> ENTRIES PROVIDED:
◇ ◇ ◇
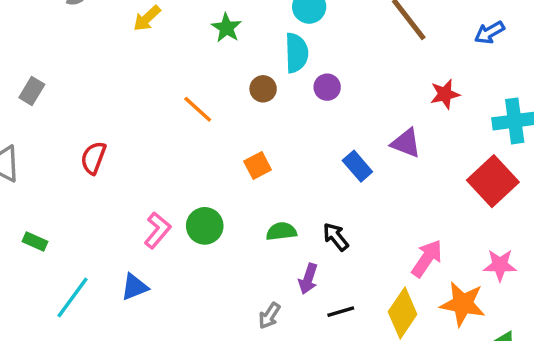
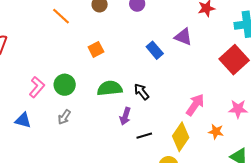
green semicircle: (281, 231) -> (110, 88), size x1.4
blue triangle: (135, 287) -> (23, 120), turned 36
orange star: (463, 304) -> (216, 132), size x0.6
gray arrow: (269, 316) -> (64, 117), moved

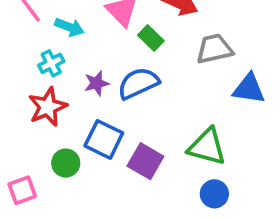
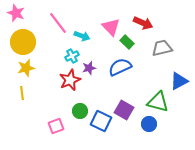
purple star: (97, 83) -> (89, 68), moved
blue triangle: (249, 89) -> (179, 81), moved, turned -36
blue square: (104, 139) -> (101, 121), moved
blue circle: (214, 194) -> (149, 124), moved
◇ ◇ ◇
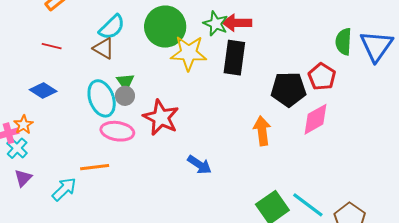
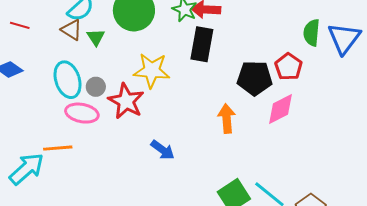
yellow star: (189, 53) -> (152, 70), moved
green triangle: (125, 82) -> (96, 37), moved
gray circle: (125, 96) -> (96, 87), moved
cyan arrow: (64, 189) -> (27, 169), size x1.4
◇ ◇ ◇
> TASK GOAL: Only one stretch of the entries above is needed: the lines from the one containing "green semicircle: (281, 231)" through the one containing "blue circle: (214, 194) -> (149, 124), moved". Copy it exactly, without the pictures.

> WRITTEN ANSWER:
green semicircle: (281, 231) -> (110, 88), size x1.4
blue triangle: (135, 287) -> (23, 120), turned 36
orange star: (463, 304) -> (216, 132), size x0.6
gray arrow: (269, 316) -> (64, 117), moved

purple star: (97, 83) -> (89, 68), moved
blue triangle: (249, 89) -> (179, 81), moved, turned -36
blue square: (104, 139) -> (101, 121), moved
blue circle: (214, 194) -> (149, 124), moved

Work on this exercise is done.